* **TASK DIRECTIONS**:
Your output should be exactly the lines from the one containing "cyan square: (72, 110) -> (66, 141), moved" through the last line of the listing, and nothing else. Pictures stay out.

* **DATA**:
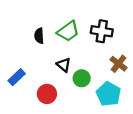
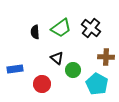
black cross: (102, 31) -> (91, 28), turned 30
brown cross: (119, 64) -> (106, 57), turned -35
blue rectangle: (17, 77) -> (15, 69), turned 35

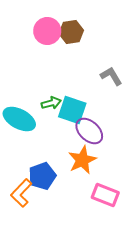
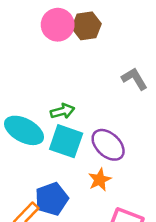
cyan square: (72, 110) -> (66, 141), moved
orange star: (82, 160) -> (100, 180), size x0.7

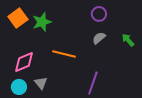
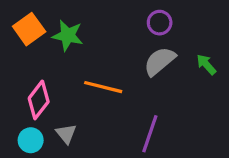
green star: (42, 22) -> (68, 35), turned 30
gray semicircle: (99, 38) -> (160, 61), size x1.5
pink diamond: (24, 62) -> (39, 100), turned -30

* **RESPONSE**:
cyan square: (72, 110) -> (66, 141), moved
orange star: (82, 160) -> (100, 180), size x0.7

green star: (42, 22) -> (68, 35), turned 30
gray semicircle: (99, 38) -> (160, 61), size x1.5
pink diamond: (24, 62) -> (39, 100), turned -30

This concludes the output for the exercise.